◆ DATA EXTRACT ◆
━━━━━━━━━━━━━━━━━━━━━━━━━━━━━━

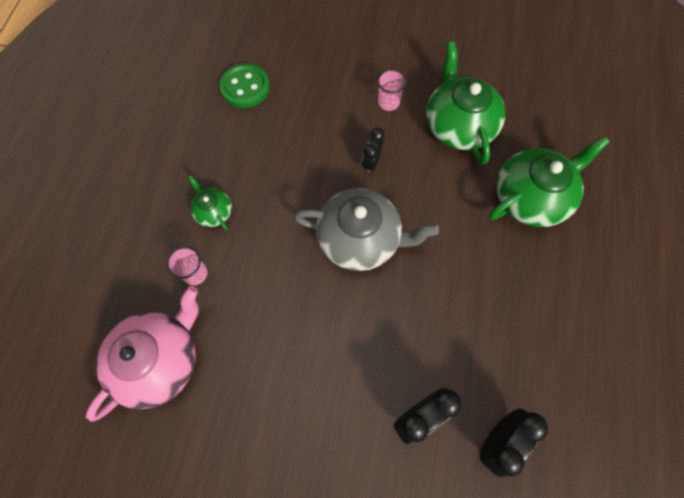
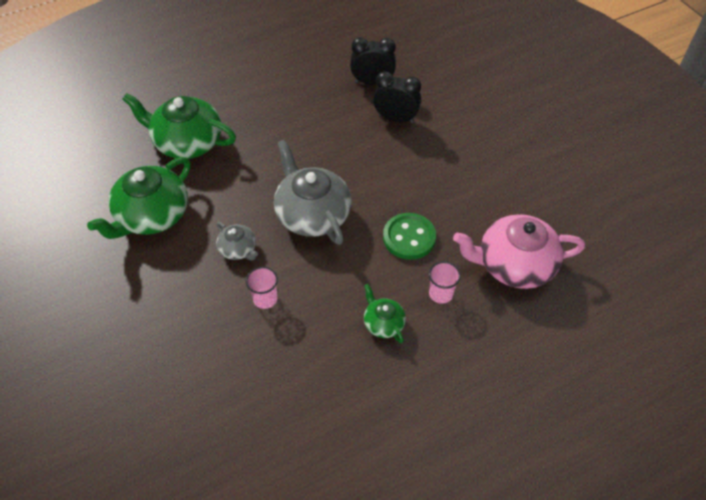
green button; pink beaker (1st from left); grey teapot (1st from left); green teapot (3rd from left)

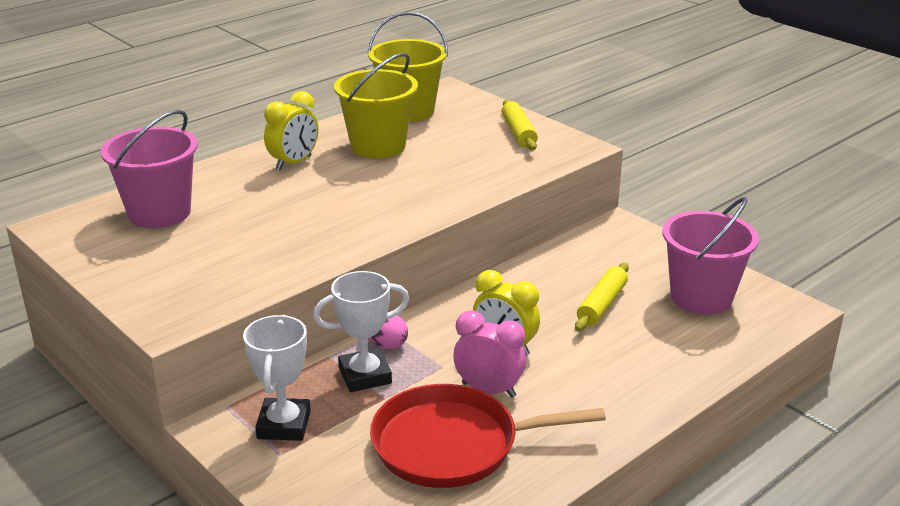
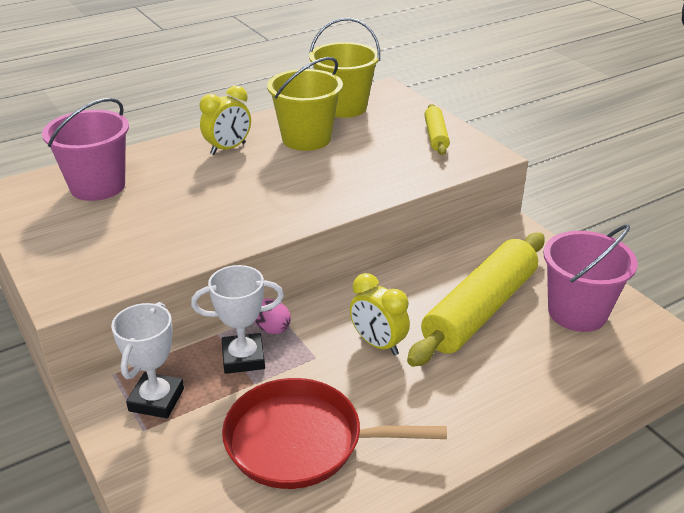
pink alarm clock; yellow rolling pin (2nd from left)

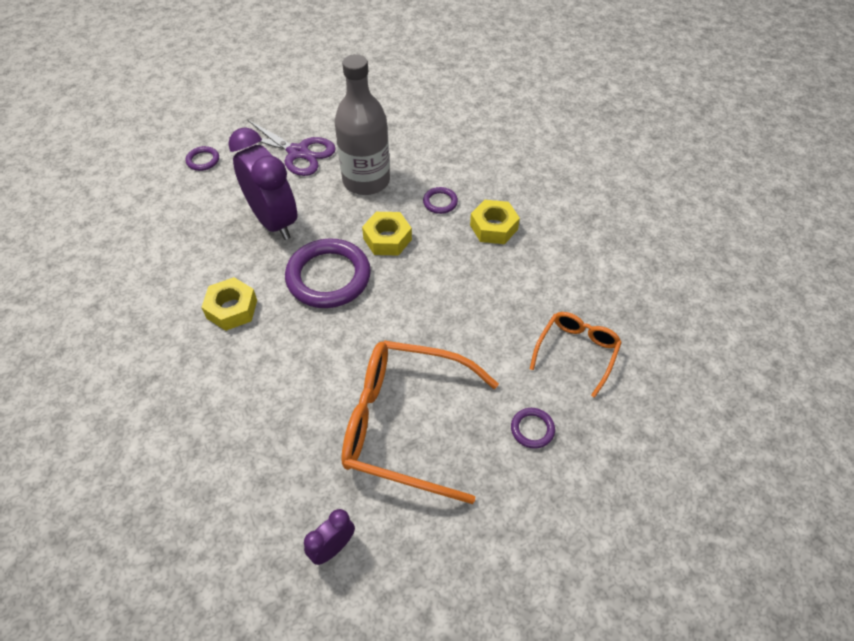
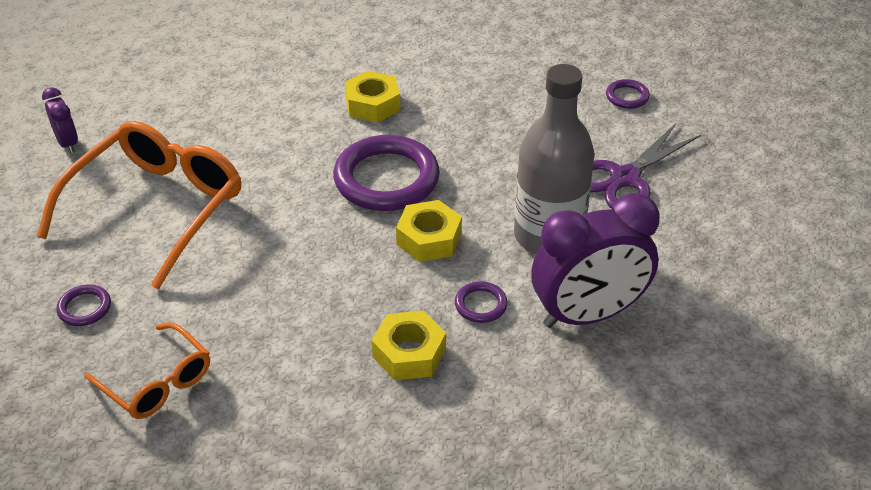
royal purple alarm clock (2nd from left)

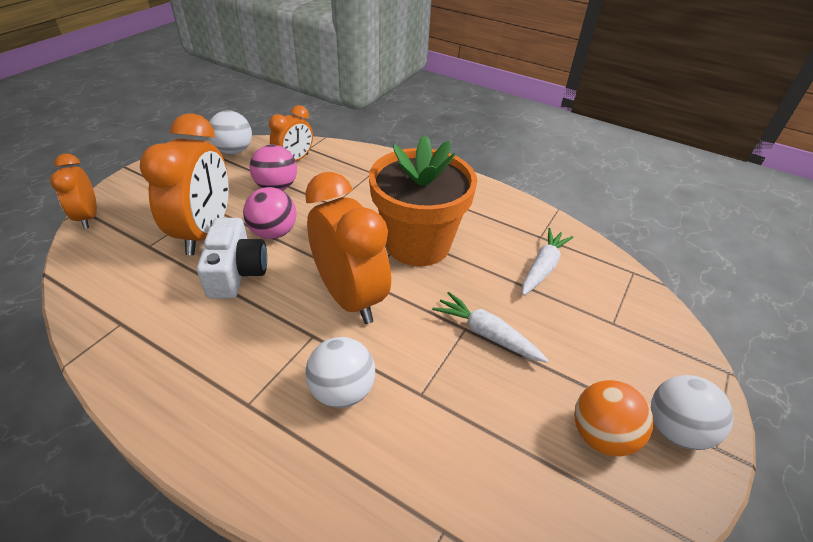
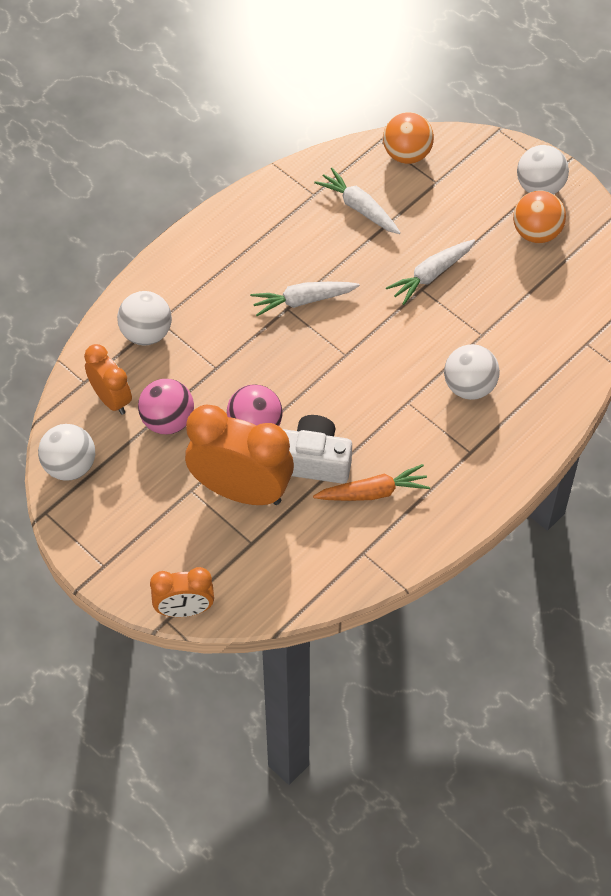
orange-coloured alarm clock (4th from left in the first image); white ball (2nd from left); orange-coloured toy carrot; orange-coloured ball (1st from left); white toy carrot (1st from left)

━━━━━━━━━━━━━━━━━━━━━━━━━━━━━━

Each line above should be output exactly, apart from the pictures.

◆ OUTPUT FOR THIS EXERCISE ◆
green button; pink beaker (1st from left); grey teapot (1st from left); green teapot (3rd from left)

pink alarm clock; yellow rolling pin (2nd from left)

royal purple alarm clock (2nd from left)

orange-coloured alarm clock (4th from left in the first image); white ball (2nd from left); orange-coloured toy carrot; orange-coloured ball (1st from left); white toy carrot (1st from left)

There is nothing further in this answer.